GIVEN ENTRIES |
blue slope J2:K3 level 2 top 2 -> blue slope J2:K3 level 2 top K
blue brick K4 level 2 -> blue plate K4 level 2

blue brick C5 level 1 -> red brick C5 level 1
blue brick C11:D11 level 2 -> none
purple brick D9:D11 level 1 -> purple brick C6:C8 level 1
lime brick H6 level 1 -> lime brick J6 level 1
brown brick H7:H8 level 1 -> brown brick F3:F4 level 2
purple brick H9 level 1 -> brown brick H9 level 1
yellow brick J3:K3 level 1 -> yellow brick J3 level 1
==
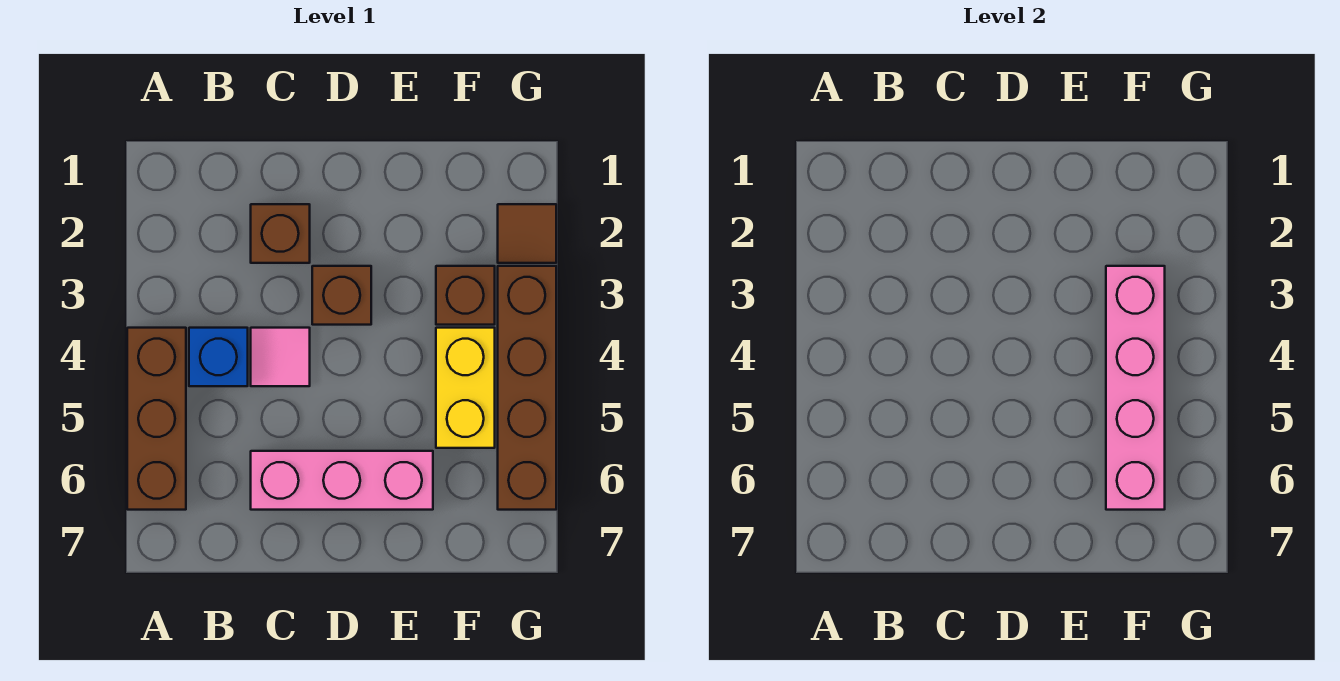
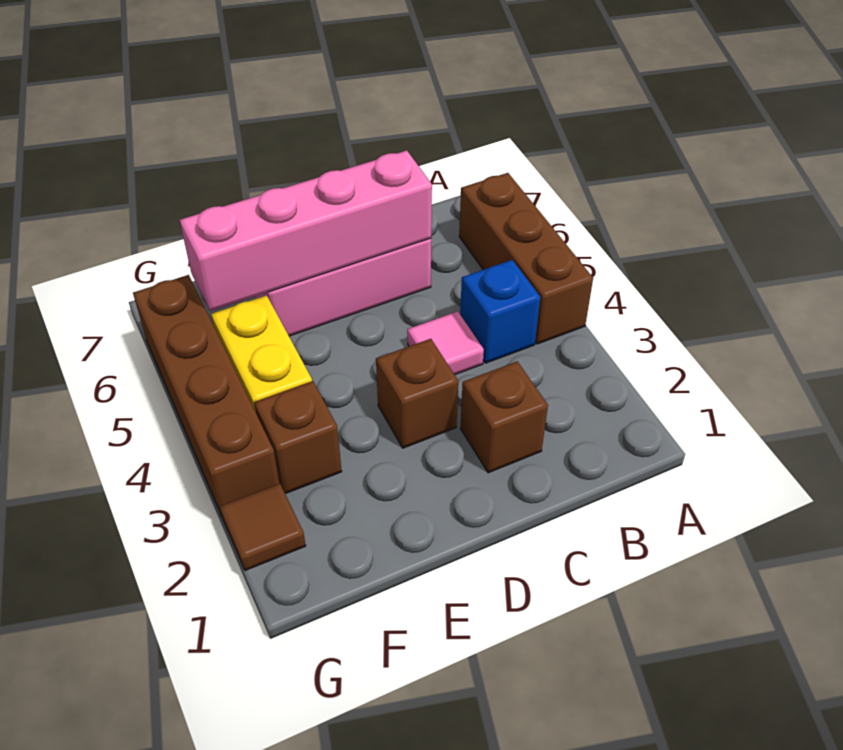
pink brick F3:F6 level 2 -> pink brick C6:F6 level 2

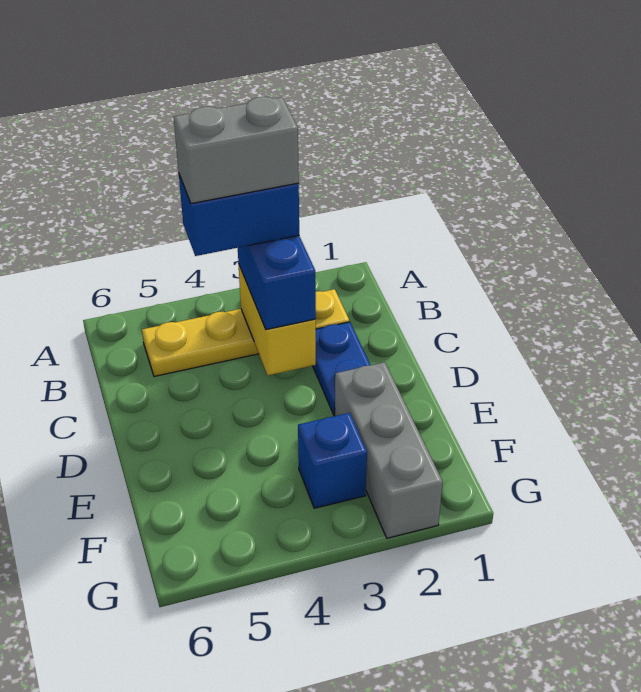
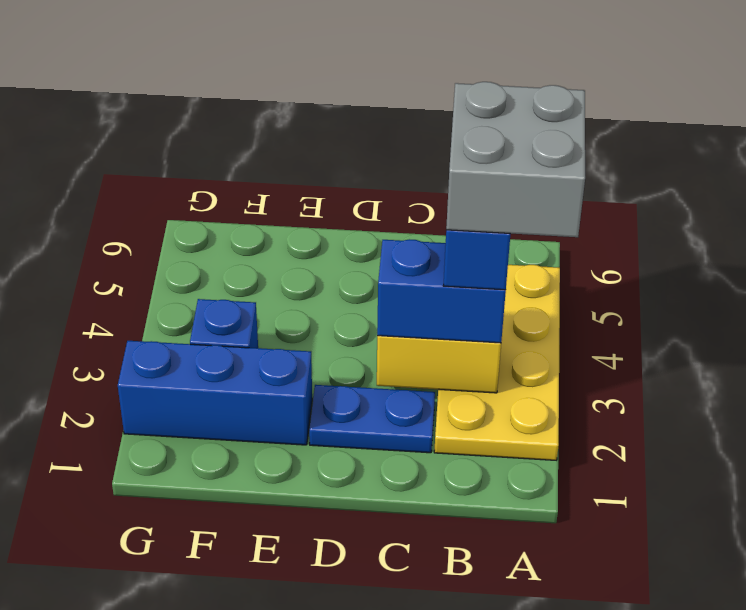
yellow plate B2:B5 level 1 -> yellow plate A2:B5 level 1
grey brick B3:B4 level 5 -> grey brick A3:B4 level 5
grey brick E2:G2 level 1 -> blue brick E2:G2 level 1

WHAT YOU HAVE TO DO | Among the entries above, the lines between the ones containing "yellow plate B2:B5" and "grey brick E2:G2", inclusive, are to be transcribed exactly. No other line is to be given.

ANSWER AREA |
yellow plate B2:B5 level 1 -> yellow plate A2:B5 level 1
grey brick B3:B4 level 5 -> grey brick A3:B4 level 5
grey brick E2:G2 level 1 -> blue brick E2:G2 level 1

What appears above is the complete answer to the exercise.